Instructions for the task: Provide only the number of lines in the listing that contain the string "none".

Working data:
◇ ◇ ◇ ◇ ◇ ◇ ◇

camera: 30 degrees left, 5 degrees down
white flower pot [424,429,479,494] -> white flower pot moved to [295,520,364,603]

◇ ◇ ◇ ◇ ◇ ◇ ◇

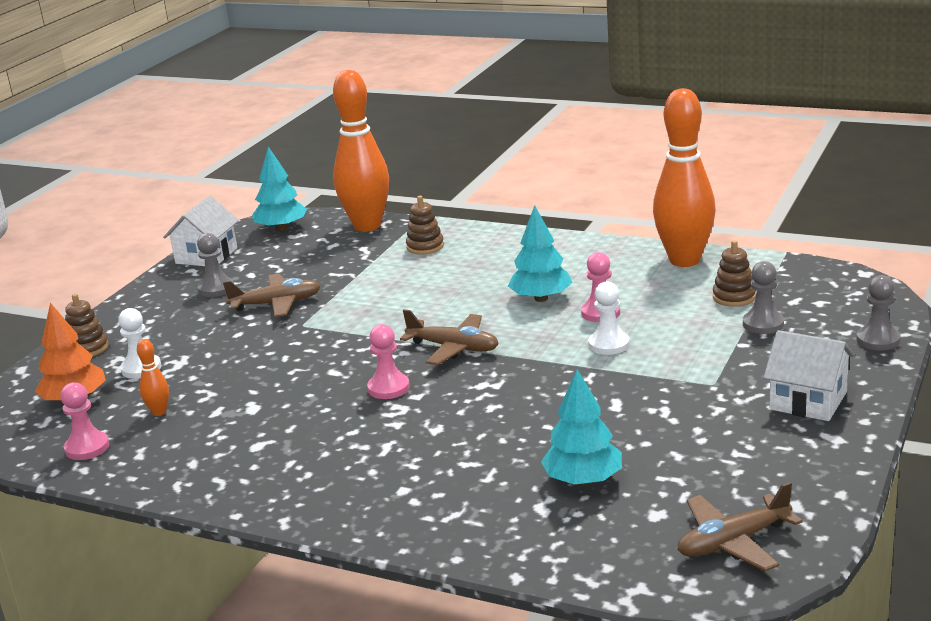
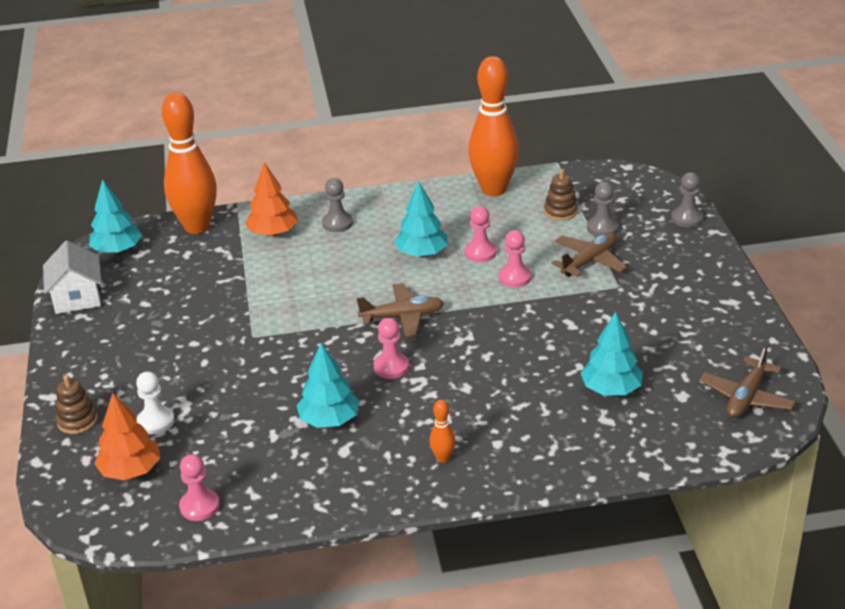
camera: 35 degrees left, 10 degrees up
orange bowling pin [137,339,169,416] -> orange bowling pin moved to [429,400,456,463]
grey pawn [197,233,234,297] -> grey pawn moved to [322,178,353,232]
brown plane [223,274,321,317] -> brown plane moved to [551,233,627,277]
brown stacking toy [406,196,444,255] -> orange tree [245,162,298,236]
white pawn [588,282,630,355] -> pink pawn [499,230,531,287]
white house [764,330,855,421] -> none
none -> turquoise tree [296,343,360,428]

◇ ◇ ◇ ◇ ◇ ◇ ◇

Answer section: 2